START Source material

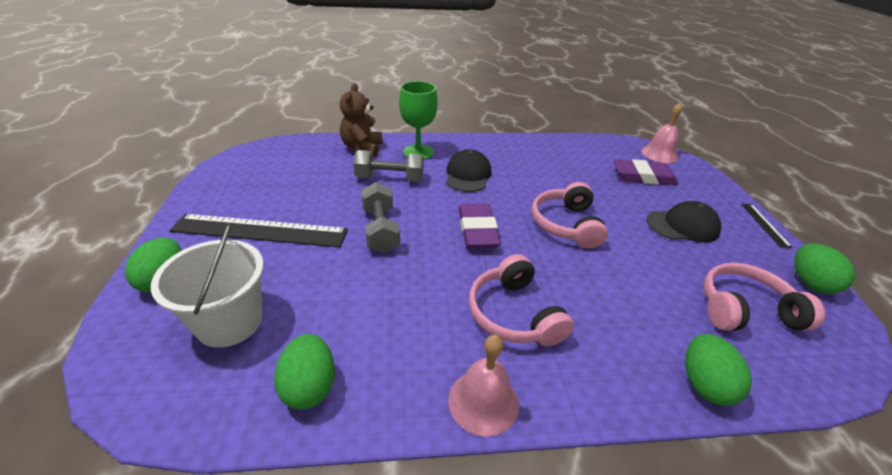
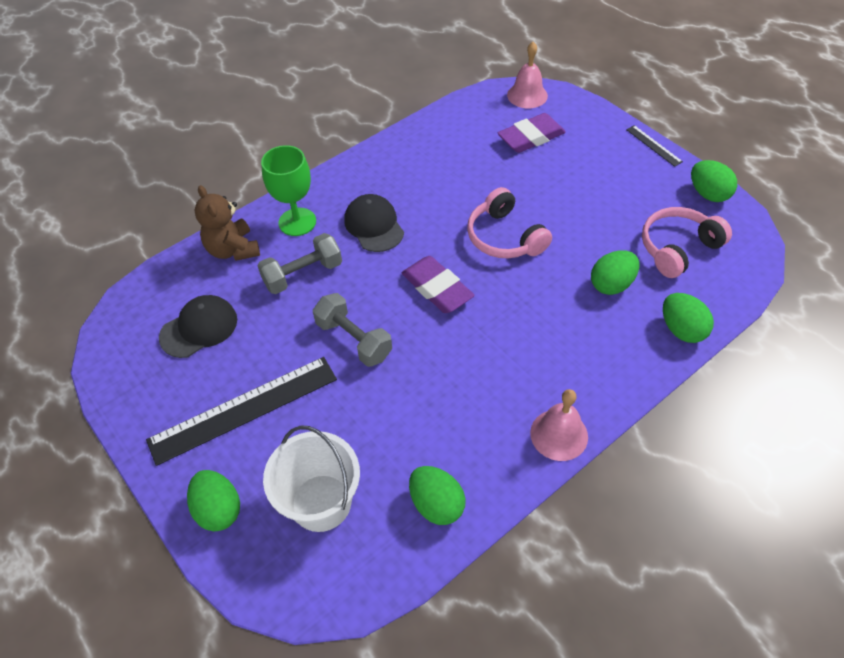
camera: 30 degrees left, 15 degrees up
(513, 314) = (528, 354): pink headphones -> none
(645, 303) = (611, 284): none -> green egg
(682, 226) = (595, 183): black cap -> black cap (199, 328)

END Source material

What is being asked:
Output all the material exactly. The pictures are to be left out.

Task output:
camera: 30 degrees left, 15 degrees up
(513, 314) = (528, 354): pink headphones -> none
(645, 303) = (611, 284): none -> green egg
(682, 226) = (595, 183): black cap -> black cap (199, 328)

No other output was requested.